An image-free, exact copy of the records below is required.

[Opening Data provided section]

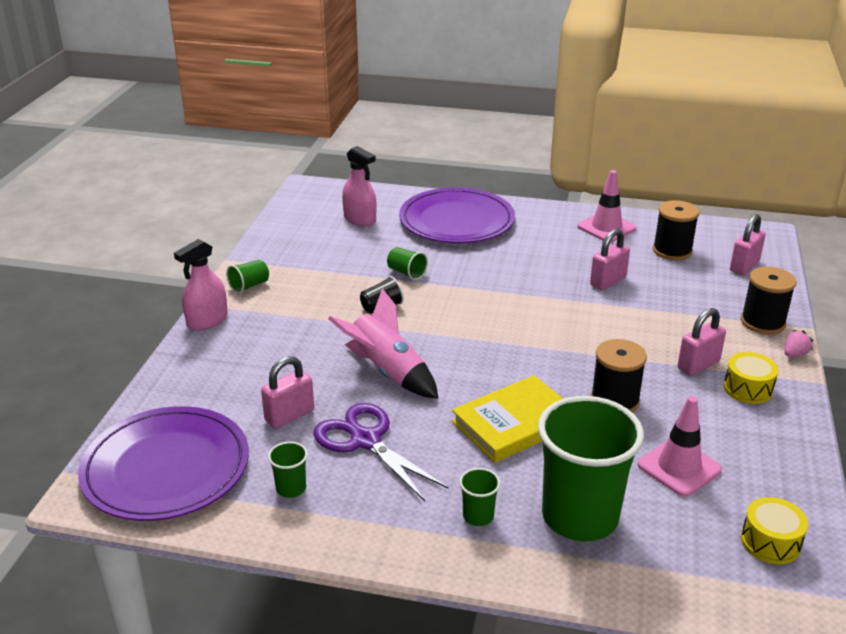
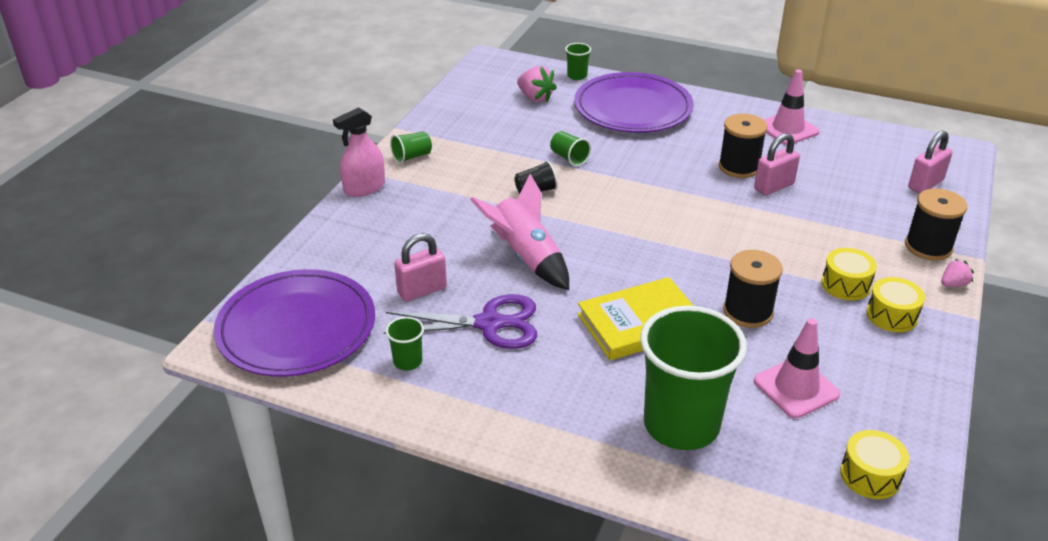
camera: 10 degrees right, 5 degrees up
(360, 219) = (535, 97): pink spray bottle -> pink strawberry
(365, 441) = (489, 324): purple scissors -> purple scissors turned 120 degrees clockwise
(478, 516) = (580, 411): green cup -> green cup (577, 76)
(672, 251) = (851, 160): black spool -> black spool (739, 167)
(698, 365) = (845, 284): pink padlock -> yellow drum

[Closing Data provided section]

**Solution for this task:**
camera: 10 degrees right, 5 degrees up
(360, 219) = (535, 97): pink spray bottle -> pink strawberry
(365, 441) = (489, 324): purple scissors -> purple scissors turned 120 degrees clockwise
(478, 516) = (580, 411): green cup -> green cup (577, 76)
(672, 251) = (851, 160): black spool -> black spool (739, 167)
(698, 365) = (845, 284): pink padlock -> yellow drum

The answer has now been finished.